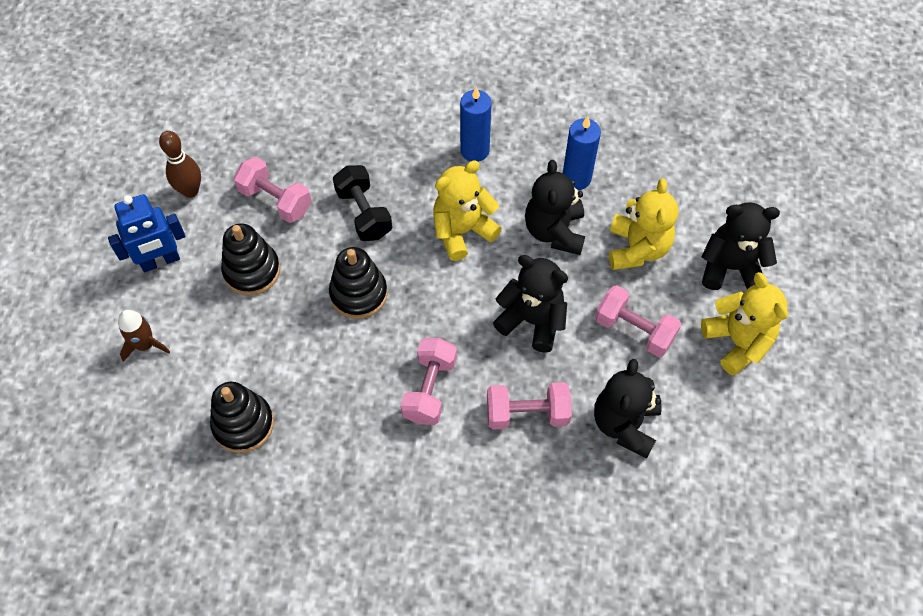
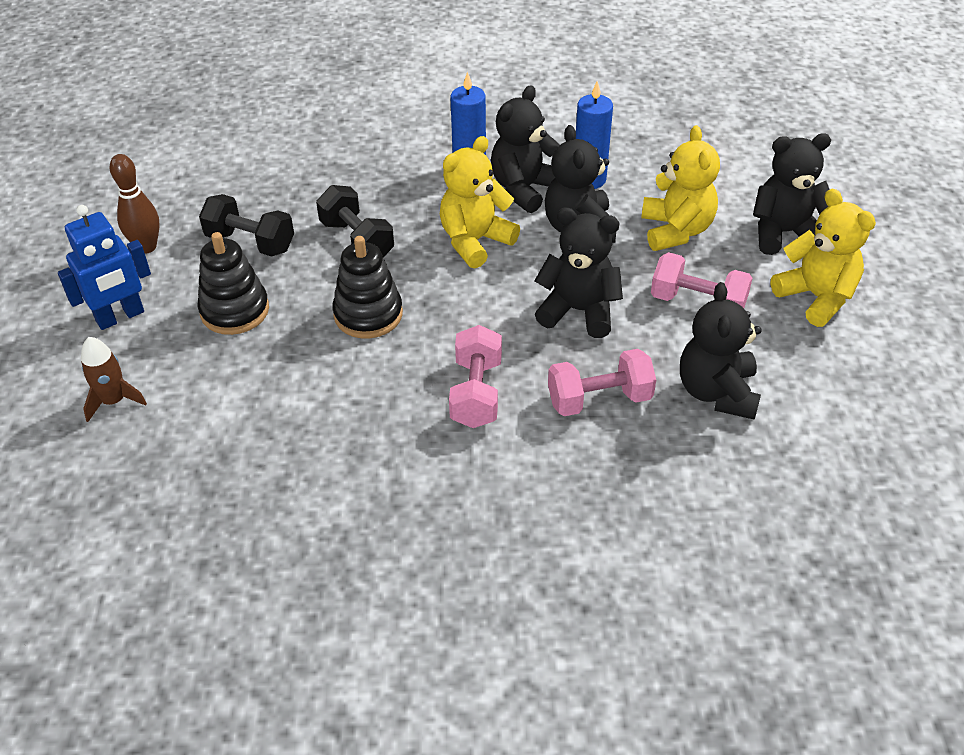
camera: 10 degrees left, 15 degrees down
(243, 424) = (253, 463): black stacking toy -> none
(275, 200) = (250, 242): pink dumbbell -> black dumbbell
(517, 180) = (524, 189): none -> black teddy bear

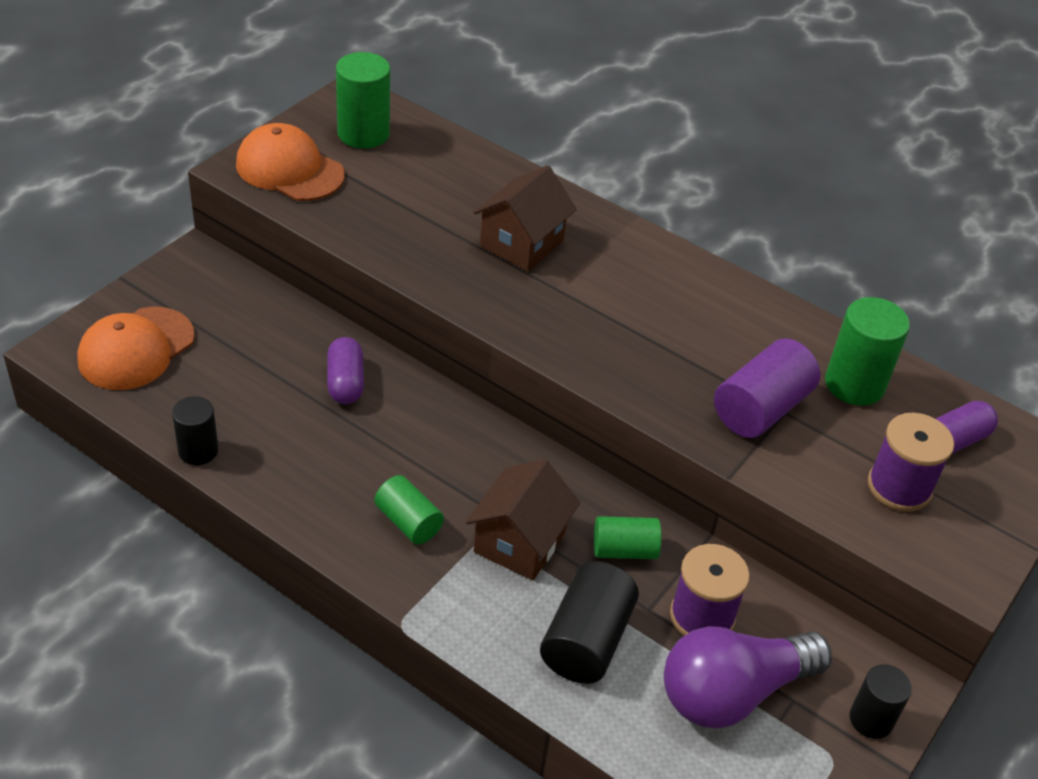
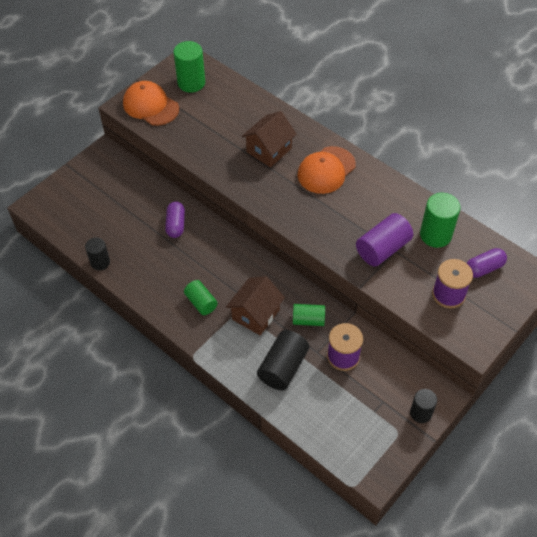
camera: 10 degrees right, 10 degrees up
(136, 349) = (72, 205): orange cap -> orange cap (326, 170)
(733, 692) = (353, 397): purple light bulb -> none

____________

From where "camera: 10 degrees right, 10 degrees up" appears to the last line of the listing above, please write out every line exactly; leave out the rest.

Answer |
camera: 10 degrees right, 10 degrees up
(136, 349) = (72, 205): orange cap -> orange cap (326, 170)
(733, 692) = (353, 397): purple light bulb -> none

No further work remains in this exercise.